--- START ---
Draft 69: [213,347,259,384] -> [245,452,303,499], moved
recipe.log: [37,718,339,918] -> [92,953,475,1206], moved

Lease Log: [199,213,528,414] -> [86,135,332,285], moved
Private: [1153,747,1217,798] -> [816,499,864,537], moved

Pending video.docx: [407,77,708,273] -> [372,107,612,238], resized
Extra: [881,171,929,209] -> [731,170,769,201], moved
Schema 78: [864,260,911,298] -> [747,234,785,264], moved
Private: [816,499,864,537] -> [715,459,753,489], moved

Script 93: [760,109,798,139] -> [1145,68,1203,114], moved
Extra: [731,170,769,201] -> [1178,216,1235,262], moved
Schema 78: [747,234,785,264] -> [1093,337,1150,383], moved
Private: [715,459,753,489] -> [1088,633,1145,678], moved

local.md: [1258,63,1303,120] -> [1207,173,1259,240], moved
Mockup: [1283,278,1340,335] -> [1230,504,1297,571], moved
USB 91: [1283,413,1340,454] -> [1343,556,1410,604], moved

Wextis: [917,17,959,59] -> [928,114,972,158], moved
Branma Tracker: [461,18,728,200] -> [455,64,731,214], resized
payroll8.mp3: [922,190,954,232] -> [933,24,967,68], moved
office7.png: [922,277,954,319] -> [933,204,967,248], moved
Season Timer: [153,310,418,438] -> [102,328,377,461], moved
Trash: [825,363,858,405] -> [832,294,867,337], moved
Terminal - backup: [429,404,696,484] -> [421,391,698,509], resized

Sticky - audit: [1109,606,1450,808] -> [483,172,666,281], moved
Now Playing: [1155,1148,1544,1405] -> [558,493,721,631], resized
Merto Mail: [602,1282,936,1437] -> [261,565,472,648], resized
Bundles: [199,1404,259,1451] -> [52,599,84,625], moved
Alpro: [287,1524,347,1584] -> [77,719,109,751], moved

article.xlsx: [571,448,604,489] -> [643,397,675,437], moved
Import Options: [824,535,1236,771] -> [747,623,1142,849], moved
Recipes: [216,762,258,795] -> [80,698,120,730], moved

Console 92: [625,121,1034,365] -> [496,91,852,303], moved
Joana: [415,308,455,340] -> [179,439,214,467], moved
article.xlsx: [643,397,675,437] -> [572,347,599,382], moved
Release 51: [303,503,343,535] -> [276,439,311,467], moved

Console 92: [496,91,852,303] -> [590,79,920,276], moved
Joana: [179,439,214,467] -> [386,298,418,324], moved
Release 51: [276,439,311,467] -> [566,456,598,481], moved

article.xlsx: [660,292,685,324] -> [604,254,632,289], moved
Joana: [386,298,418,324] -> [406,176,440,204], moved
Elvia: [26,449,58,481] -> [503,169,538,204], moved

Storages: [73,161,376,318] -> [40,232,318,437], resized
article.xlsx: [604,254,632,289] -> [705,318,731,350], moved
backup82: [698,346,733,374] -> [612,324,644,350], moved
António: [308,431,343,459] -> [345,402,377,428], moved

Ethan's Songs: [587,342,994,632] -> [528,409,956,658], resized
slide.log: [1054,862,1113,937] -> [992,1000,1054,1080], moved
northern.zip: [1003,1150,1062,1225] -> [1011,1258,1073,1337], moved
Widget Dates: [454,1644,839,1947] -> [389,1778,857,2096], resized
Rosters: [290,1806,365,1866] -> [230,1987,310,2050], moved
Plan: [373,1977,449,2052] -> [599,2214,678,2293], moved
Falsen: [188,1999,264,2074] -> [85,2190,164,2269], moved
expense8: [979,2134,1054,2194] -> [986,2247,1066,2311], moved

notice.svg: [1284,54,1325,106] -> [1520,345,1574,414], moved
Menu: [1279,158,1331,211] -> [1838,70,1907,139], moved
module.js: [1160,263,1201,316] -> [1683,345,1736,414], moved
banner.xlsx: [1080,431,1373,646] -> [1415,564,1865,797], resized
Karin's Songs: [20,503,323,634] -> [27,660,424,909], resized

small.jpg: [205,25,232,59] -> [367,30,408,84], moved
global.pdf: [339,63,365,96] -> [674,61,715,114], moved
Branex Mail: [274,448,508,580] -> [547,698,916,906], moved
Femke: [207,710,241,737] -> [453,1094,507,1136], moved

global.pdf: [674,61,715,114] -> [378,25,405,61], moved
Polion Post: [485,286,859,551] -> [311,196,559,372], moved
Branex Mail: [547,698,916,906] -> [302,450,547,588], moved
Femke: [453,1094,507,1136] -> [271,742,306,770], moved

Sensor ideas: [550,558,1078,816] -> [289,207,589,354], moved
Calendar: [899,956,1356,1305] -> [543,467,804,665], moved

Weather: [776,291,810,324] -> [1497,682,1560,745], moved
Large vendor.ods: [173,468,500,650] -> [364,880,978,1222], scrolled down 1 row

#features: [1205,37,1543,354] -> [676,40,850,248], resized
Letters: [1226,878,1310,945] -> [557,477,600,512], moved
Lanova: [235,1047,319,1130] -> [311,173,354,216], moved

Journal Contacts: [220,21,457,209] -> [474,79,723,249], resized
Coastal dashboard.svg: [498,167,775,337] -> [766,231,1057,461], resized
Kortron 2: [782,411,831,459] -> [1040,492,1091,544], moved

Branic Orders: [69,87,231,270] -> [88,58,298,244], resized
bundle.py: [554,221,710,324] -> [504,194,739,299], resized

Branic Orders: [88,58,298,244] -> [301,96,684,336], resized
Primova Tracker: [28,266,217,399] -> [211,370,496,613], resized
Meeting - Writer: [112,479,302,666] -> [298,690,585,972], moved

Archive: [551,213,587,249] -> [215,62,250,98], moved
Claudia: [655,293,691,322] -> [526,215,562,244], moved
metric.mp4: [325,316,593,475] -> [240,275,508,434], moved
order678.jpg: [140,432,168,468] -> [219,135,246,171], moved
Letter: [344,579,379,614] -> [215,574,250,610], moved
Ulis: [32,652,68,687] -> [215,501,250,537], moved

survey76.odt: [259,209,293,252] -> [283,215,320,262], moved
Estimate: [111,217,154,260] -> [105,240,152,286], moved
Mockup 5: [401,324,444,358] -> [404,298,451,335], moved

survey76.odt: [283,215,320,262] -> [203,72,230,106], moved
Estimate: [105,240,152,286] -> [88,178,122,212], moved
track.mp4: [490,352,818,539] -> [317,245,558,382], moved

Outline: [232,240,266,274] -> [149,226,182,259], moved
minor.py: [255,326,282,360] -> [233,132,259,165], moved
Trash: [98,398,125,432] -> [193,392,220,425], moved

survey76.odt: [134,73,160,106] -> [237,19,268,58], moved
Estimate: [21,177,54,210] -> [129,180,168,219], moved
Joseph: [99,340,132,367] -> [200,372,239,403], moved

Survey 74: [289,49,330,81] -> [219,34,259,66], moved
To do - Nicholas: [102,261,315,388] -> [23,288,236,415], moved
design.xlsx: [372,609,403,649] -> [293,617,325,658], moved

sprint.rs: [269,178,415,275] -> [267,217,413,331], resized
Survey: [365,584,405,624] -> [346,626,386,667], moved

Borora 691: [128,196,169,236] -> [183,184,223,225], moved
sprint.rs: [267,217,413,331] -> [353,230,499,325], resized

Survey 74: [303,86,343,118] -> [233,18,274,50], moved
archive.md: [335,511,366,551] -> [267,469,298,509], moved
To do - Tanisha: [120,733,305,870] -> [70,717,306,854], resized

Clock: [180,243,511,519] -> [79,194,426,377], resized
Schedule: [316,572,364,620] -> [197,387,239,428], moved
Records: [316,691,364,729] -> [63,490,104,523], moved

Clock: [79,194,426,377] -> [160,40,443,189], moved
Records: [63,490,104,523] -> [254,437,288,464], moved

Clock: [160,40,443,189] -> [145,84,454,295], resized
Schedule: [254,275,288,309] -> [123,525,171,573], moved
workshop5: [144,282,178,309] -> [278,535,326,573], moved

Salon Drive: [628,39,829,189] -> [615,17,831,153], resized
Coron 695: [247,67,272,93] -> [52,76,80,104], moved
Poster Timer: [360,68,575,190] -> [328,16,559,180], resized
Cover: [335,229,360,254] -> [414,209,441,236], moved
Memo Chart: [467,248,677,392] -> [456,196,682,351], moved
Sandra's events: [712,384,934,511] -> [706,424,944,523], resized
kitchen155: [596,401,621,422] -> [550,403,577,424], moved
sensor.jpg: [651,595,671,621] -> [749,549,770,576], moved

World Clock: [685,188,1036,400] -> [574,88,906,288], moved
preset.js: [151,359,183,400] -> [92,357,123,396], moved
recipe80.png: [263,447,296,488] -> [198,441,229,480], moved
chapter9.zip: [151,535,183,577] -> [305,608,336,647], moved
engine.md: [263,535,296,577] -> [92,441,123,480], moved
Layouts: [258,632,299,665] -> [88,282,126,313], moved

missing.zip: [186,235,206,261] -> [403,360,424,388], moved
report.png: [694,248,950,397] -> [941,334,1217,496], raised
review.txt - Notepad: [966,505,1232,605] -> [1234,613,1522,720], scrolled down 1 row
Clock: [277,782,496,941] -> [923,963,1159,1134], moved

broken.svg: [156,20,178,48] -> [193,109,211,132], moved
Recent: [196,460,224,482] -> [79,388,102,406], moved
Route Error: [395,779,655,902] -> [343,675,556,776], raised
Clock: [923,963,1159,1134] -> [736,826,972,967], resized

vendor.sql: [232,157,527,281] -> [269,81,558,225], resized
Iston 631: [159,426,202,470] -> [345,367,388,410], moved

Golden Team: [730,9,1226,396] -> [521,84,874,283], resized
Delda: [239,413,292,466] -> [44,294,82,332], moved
--- END ---
▸ **Problem description**:
Return each line of the data above that includes the word "Branic".

▸ **Expected output**:
Branic Orders: [69,87,231,270] -> [88,58,298,244], resized
Branic Orders: [88,58,298,244] -> [301,96,684,336], resized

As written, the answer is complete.